#### [Brief]
For the word "DGND", report how many lines of the records below contain it, and nothing more.
:: Material provided ::
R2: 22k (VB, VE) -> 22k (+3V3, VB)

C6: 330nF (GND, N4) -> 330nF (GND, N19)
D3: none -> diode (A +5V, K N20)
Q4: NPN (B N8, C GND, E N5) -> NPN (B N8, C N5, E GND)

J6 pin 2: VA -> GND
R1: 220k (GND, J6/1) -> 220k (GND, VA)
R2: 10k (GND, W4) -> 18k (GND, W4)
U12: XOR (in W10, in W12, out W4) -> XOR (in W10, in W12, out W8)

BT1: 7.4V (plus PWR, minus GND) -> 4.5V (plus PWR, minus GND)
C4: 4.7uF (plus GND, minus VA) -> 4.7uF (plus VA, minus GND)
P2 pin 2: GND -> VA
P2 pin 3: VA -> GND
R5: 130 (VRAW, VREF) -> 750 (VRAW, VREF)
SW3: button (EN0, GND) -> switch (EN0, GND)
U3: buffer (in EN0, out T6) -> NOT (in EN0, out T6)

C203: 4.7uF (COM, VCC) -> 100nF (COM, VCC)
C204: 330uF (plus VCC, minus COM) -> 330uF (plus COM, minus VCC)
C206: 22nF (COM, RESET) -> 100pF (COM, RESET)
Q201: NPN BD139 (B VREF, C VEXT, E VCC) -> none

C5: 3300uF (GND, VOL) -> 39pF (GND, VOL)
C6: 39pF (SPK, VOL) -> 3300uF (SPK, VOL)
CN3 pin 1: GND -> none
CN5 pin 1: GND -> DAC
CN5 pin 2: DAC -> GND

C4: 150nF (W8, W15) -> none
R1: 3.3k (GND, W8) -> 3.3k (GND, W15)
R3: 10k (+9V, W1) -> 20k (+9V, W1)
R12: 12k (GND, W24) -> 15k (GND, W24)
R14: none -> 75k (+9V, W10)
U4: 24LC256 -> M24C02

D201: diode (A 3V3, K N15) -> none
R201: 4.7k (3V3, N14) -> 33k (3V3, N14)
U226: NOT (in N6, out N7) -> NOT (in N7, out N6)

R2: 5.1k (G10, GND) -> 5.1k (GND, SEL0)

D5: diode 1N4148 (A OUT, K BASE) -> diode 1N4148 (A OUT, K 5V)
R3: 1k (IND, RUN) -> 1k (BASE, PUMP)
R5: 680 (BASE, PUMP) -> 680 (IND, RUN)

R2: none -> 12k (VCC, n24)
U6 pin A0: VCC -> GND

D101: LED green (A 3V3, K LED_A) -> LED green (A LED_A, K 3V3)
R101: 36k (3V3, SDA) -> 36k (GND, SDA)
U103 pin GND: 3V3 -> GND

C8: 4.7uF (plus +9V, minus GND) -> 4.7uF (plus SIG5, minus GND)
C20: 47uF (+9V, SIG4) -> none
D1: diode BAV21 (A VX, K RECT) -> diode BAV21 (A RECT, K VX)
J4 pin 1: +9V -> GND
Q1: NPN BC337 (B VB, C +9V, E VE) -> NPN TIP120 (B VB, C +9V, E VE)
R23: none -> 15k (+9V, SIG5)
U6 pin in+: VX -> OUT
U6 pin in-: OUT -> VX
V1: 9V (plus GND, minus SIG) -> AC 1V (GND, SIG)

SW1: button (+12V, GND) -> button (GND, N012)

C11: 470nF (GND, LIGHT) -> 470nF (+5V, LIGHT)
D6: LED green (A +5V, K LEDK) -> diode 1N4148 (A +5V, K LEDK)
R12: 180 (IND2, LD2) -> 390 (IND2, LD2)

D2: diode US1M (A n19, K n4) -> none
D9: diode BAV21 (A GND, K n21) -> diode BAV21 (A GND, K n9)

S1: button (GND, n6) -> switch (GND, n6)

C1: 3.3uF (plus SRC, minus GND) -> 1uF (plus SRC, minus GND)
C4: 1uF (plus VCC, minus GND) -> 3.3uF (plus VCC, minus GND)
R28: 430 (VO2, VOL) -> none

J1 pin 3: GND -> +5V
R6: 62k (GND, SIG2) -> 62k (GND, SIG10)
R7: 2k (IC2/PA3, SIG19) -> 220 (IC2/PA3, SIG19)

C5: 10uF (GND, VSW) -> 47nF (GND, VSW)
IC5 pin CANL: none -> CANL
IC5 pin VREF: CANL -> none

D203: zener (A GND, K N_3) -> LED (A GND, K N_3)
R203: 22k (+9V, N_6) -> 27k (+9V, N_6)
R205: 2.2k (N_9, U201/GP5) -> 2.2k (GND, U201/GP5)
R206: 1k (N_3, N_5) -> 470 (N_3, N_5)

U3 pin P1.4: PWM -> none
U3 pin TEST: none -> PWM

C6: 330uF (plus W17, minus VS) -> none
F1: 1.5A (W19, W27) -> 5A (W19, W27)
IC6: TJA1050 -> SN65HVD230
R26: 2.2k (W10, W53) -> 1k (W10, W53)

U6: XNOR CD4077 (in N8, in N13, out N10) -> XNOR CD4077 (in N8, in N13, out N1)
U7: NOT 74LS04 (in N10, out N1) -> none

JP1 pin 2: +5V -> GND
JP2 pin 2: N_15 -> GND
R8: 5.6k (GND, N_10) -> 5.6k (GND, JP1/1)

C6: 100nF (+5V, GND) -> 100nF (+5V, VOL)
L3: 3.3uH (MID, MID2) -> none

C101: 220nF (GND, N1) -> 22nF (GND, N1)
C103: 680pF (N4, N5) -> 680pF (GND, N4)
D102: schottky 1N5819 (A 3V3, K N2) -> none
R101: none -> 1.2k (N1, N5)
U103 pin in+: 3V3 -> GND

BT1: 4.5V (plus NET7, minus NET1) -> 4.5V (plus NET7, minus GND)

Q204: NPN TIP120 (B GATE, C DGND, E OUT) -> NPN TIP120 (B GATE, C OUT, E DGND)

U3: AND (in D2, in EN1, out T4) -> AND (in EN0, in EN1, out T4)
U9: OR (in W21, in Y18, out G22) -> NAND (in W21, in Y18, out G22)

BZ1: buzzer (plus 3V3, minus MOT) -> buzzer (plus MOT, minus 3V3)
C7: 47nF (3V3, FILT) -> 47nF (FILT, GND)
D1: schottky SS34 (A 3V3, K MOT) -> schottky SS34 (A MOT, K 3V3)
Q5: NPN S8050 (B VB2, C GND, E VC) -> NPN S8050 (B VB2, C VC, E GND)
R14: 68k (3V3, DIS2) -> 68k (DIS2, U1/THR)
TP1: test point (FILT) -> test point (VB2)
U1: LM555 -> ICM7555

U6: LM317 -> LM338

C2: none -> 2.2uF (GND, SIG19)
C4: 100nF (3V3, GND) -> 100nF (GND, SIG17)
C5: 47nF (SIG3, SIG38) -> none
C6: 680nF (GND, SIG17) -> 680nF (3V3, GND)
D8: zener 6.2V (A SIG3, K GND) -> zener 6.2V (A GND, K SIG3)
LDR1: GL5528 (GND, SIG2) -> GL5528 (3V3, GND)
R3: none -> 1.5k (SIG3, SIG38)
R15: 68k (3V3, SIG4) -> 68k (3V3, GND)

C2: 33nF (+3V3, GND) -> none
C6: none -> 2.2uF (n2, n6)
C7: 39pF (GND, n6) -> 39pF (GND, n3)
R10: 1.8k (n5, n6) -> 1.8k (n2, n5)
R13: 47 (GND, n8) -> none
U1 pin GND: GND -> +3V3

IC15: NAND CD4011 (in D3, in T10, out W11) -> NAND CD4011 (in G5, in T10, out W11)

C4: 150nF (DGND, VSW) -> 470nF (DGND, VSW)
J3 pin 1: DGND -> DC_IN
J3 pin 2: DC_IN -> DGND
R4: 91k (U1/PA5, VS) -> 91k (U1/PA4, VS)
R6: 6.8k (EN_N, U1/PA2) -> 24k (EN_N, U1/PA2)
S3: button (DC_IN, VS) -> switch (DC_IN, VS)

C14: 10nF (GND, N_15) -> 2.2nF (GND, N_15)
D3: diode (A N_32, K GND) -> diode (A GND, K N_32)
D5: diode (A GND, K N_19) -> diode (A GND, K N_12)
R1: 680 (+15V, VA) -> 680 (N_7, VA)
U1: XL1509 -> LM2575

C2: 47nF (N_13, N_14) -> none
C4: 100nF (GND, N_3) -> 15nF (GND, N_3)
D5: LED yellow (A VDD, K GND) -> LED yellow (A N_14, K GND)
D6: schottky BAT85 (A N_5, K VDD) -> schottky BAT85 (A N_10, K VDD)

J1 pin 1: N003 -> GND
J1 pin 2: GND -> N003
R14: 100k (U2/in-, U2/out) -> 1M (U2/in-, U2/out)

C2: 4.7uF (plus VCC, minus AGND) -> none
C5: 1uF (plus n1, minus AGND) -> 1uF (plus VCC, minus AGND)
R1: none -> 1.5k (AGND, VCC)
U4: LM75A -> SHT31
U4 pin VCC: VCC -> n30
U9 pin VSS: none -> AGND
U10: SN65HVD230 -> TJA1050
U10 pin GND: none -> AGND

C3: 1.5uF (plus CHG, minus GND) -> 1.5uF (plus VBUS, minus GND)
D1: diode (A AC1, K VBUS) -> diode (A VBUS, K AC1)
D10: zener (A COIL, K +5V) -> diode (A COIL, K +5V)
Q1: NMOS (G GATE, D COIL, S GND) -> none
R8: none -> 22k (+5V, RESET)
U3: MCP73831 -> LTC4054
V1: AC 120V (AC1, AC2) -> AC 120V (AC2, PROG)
:::
#### [Task output]
4